• TASK TO CARRY OUT: Check each line of the records below and collect those holding "none".

Difference listings:
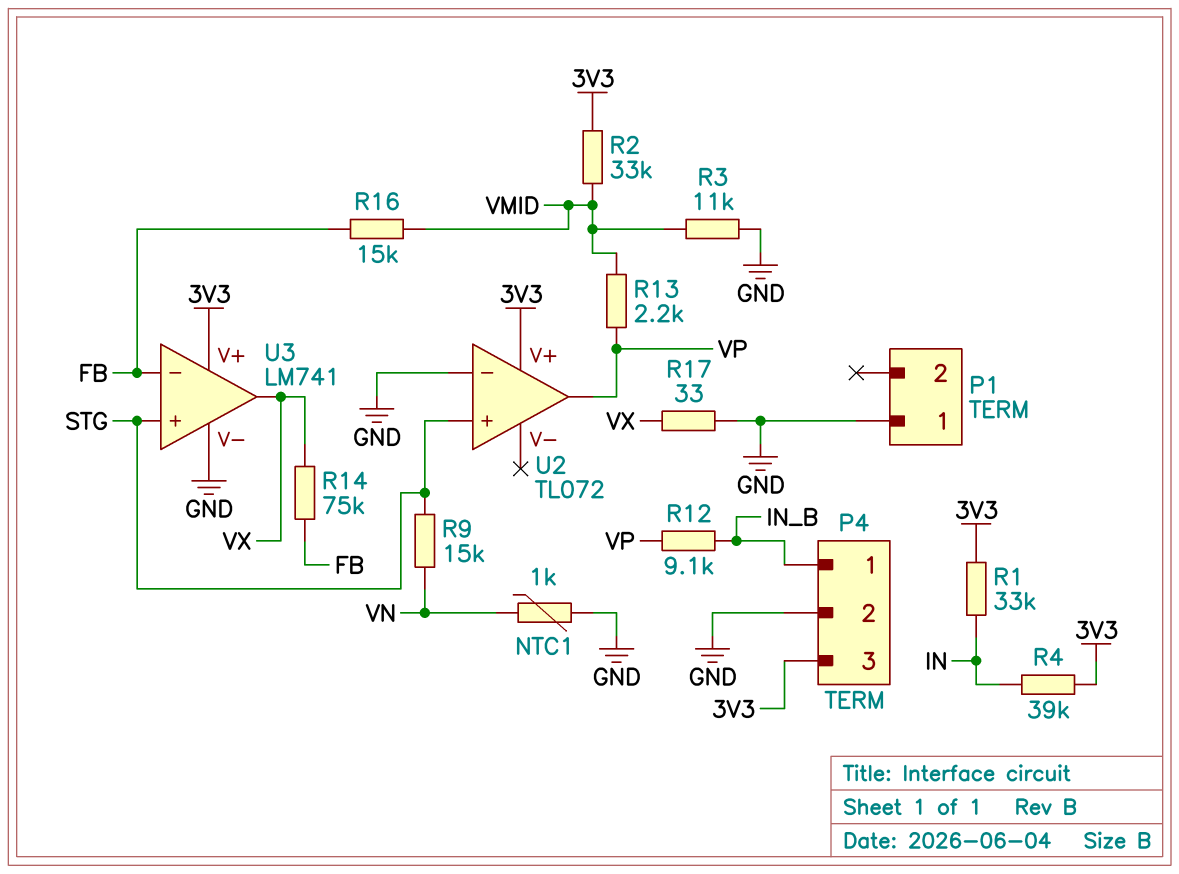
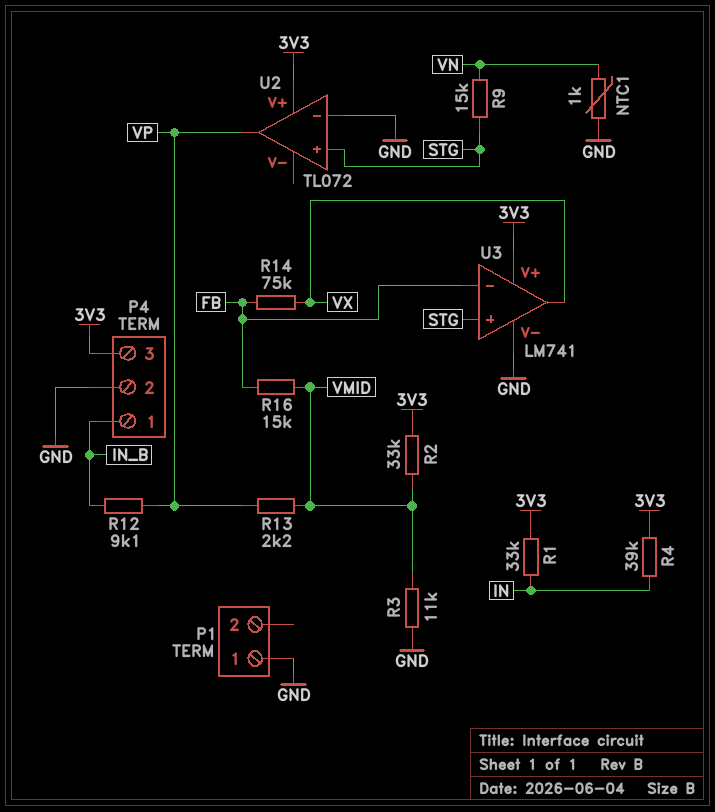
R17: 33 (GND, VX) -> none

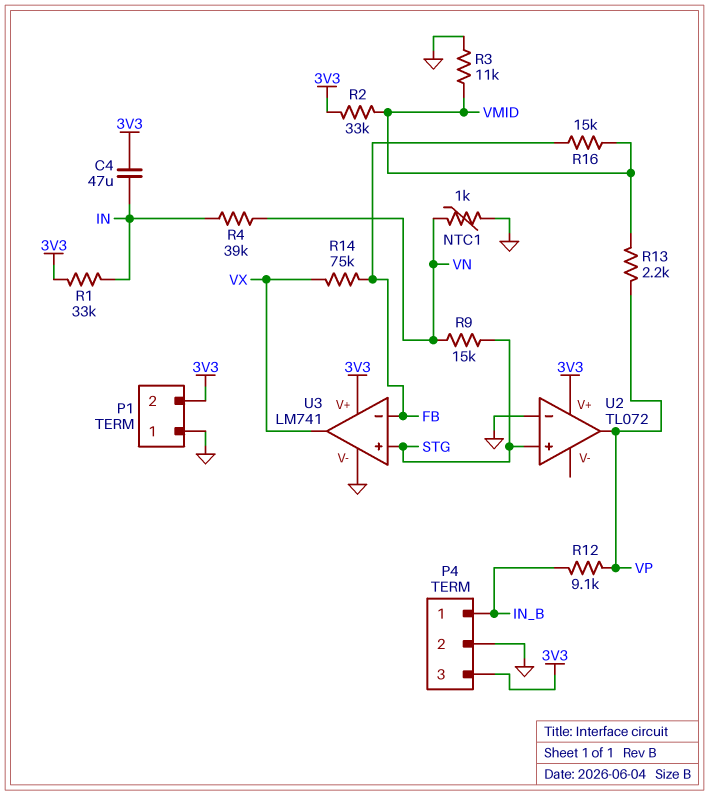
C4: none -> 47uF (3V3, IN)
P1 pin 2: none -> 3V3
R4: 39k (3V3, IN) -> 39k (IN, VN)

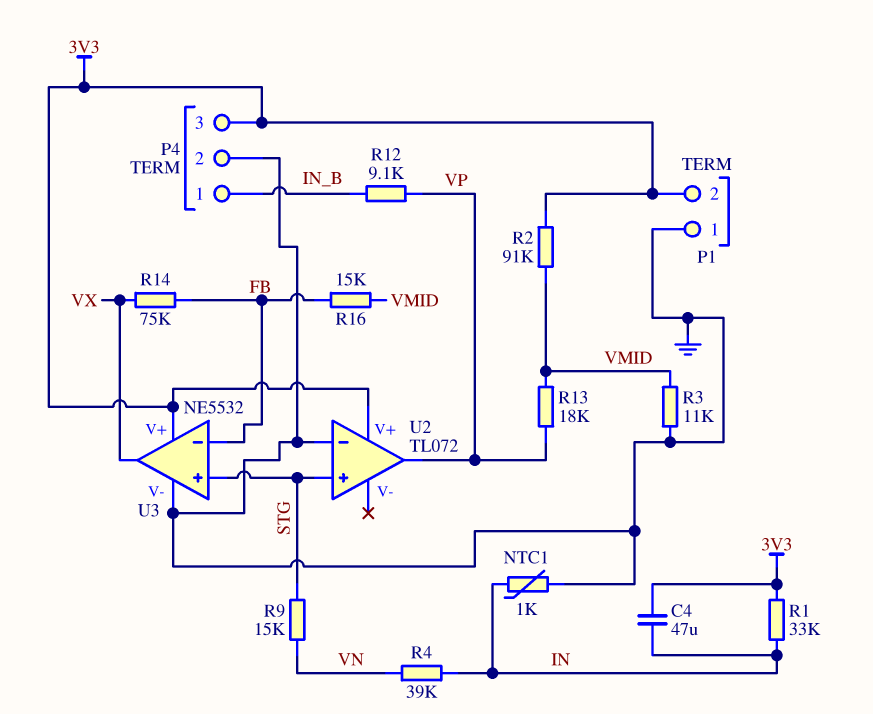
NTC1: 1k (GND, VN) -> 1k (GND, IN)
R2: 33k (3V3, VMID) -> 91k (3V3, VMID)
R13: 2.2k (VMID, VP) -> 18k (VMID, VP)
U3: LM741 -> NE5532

• ANSWER TO THIS PROBLEM:
R17: 33 (GND, VX) -> none
C4: none -> 47uF (3V3, IN)
P1 pin 2: none -> 3V3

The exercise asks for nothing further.